Exercise: Your reply should consist of the entries, copied exactly and stripped of images.

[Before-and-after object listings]
▶
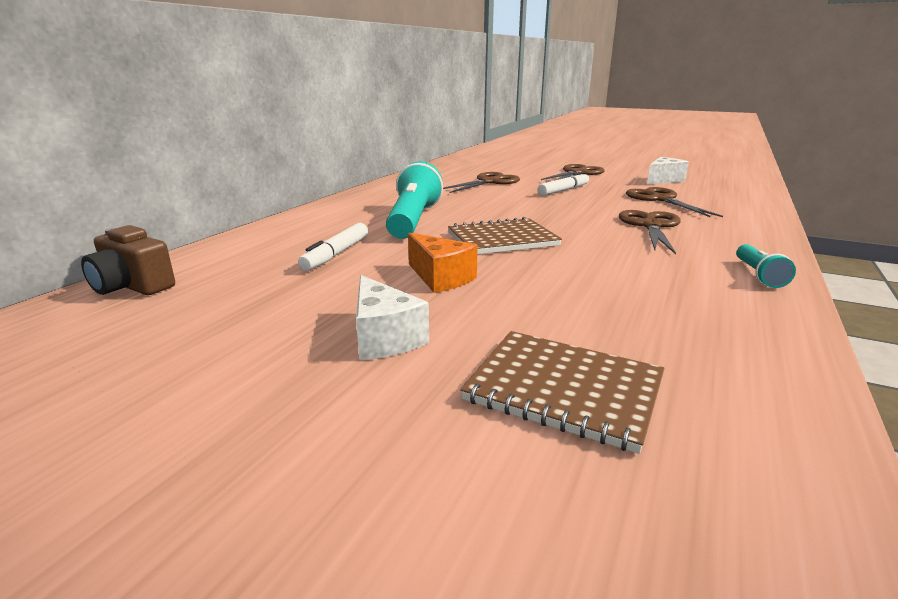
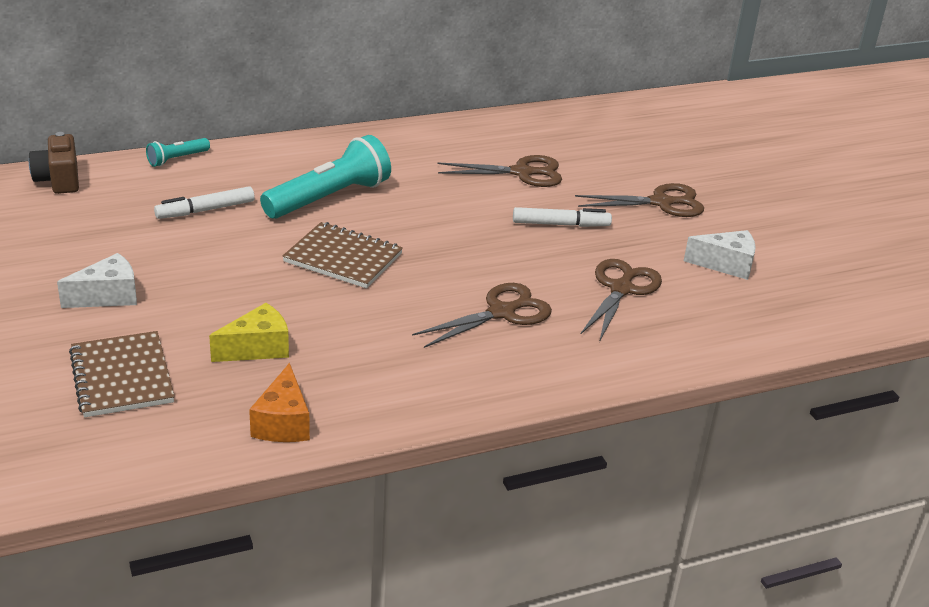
camera: 40 degrees right, 10 degrees up
(384, 338) = (108, 296): white cheese -> white cheese turned 135 degrees counterclockwise
(440, 278) = (221, 271): orange cheese -> orange cheese (283, 423)
(597, 305) = (257, 348): none -> yellow cheese
(758, 275) = (429, 399): turquoise flashlight -> turquoise flashlight (177, 159)

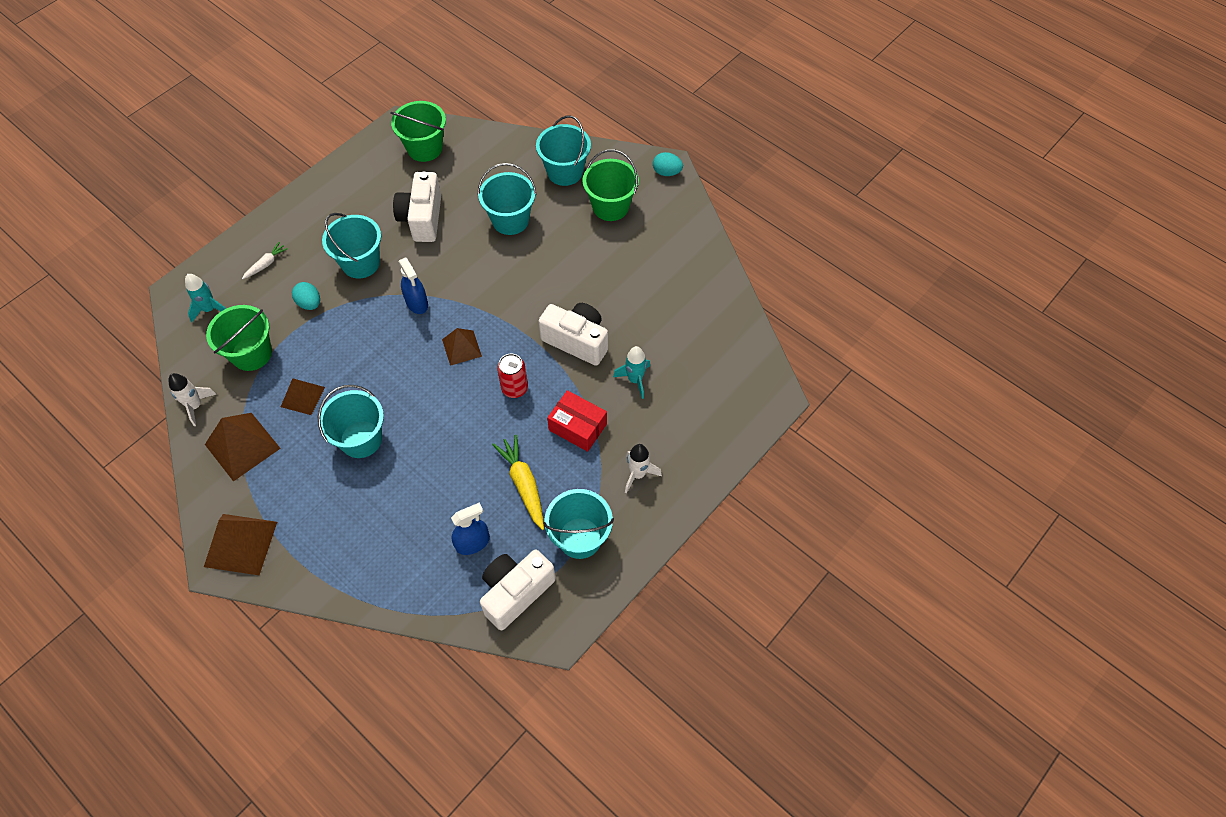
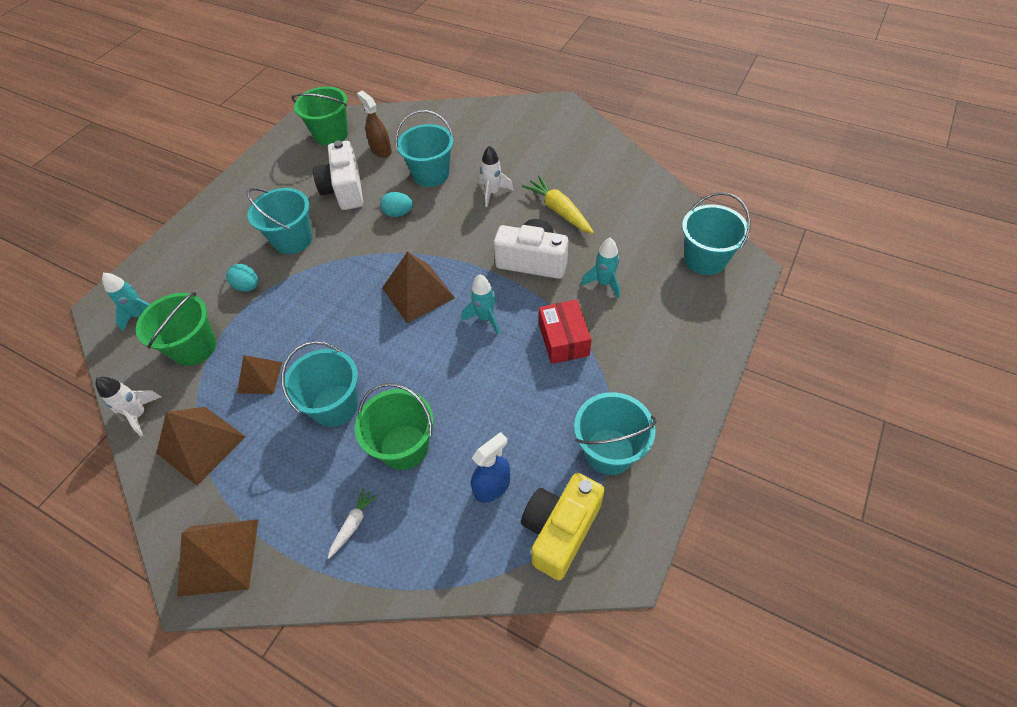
camera: 10 degrees left, 5 degrees down
(266, 264) = (194, 261): white carrot -> white carrot (353, 524)
(417, 303) = (360, 262): blue spray bottle -> none
(461, 347) = (418, 292): brown pyramid -> brown pyramid, size x1.58
(469, 179) = (381, 150): none -> brown spray bottle
(514, 388) = (485, 318): red can -> turquoise rocket
(515, 592) = (560, 530): white camera -> yellow camera
(523, 484) = (527, 410): yellow carrot -> yellow carrot (559, 210)
(565, 172) = (469, 127): turquoise bucket -> turquoise bucket (705, 259)
(577, 427) = (563, 340): red box -> red box turned 60 degrees clockwise
(610, 206) = (521, 145): green bucket -> green bucket (404, 447)
(638, 474) = (644, 371): white rocket -> white rocket (493, 193)
(667, 172) = (562, 109): turquoise egg -> turquoise egg (398, 213)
◀
Solution to the exercise:
camera: 40 degrees right, 10 degrees up
(384, 338) = (108, 296): white cheese -> white cheese turned 135 degrees counterclockwise
(440, 278) = (221, 271): orange cheese -> orange cheese (283, 423)
(597, 305) = (257, 348): none -> yellow cheese
(758, 275) = (429, 399): turquoise flashlight -> turquoise flashlight (177, 159)

camera: 10 degrees left, 5 degrees down
(266, 264) = (194, 261): white carrot -> white carrot (353, 524)
(417, 303) = (360, 262): blue spray bottle -> none
(461, 347) = (418, 292): brown pyramid -> brown pyramid, size x1.58
(469, 179) = (381, 150): none -> brown spray bottle
(514, 388) = (485, 318): red can -> turquoise rocket
(515, 592) = (560, 530): white camera -> yellow camera
(523, 484) = (527, 410): yellow carrot -> yellow carrot (559, 210)
(565, 172) = (469, 127): turquoise bucket -> turquoise bucket (705, 259)
(577, 427) = (563, 340): red box -> red box turned 60 degrees clockwise
(610, 206) = (521, 145): green bucket -> green bucket (404, 447)
(638, 474) = (644, 371): white rocket -> white rocket (493, 193)
(667, 172) = (562, 109): turquoise egg -> turquoise egg (398, 213)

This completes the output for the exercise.